_Given data_

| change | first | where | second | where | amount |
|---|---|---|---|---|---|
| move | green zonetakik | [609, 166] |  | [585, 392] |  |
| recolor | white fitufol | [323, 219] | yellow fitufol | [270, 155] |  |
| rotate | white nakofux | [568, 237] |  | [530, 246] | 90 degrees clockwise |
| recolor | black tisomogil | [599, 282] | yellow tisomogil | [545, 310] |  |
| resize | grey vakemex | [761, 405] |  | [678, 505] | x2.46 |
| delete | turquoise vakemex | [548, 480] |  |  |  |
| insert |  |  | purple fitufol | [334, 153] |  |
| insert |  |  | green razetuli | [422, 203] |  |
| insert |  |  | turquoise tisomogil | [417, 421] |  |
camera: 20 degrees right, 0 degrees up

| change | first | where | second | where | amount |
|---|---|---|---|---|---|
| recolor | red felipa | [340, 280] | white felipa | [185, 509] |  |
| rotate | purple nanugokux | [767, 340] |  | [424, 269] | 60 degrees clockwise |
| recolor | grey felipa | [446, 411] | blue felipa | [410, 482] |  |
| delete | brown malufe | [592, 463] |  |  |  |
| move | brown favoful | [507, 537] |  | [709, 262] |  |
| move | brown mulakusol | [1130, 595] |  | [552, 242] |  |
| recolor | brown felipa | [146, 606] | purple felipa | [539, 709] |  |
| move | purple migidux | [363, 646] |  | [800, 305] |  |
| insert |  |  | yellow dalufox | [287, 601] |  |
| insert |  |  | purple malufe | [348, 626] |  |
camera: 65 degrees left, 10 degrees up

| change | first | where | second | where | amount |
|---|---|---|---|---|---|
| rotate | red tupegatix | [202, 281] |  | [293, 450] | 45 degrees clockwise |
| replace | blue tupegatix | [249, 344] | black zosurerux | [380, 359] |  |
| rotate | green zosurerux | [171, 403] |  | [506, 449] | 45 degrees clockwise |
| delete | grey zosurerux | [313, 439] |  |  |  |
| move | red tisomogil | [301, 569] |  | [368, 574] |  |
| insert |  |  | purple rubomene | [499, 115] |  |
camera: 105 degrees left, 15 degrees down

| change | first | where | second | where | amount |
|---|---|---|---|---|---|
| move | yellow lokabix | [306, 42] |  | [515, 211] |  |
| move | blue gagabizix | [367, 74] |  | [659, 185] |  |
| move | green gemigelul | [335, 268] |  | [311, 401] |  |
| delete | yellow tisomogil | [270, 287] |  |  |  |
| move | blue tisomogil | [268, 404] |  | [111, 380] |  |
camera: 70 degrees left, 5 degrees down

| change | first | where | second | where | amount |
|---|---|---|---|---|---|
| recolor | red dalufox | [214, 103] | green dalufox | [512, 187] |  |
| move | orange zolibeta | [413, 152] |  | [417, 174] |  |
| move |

_Activity_
Report every line of the preceding listing where the string "fitufol" occurs.

_Result of the task_
| recolor | white fitufol | [323, 219] | yellow fitufol | [270, 155] |  |
| insert |  |  | purple fitufol | [334, 153] |  |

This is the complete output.